Pick up at the line with "grey rocket [174,108,237,197]". Write it out exactly, along with each later line through the end of the data, and nothing more.

Items from a dataset:

◆ ◆ ◆

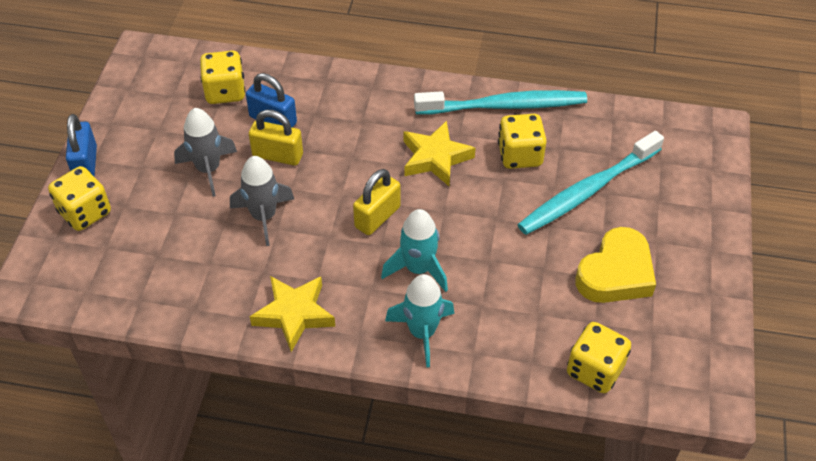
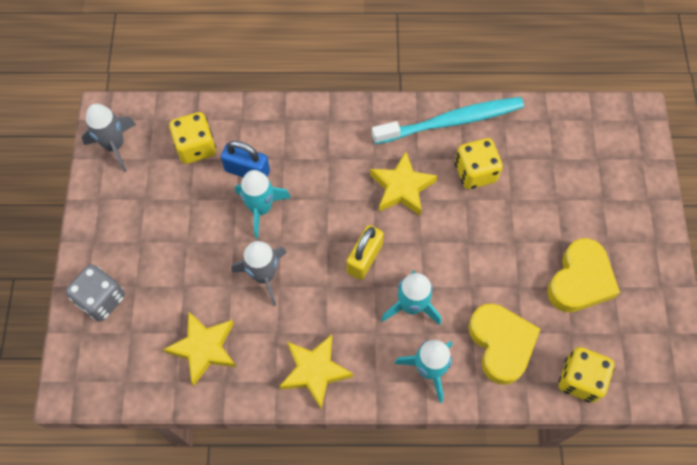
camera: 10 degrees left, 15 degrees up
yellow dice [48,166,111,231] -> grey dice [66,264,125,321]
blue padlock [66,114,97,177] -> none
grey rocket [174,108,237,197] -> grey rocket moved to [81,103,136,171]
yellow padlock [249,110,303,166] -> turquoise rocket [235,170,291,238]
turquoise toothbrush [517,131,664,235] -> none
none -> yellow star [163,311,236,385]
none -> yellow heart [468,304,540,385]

◆ ◆ ◆

REPLY:
grey rocket [174,108,237,197] -> grey rocket moved to [81,103,136,171]
yellow padlock [249,110,303,166] -> turquoise rocket [235,170,291,238]
turquoise toothbrush [517,131,664,235] -> none
none -> yellow star [163,311,236,385]
none -> yellow heart [468,304,540,385]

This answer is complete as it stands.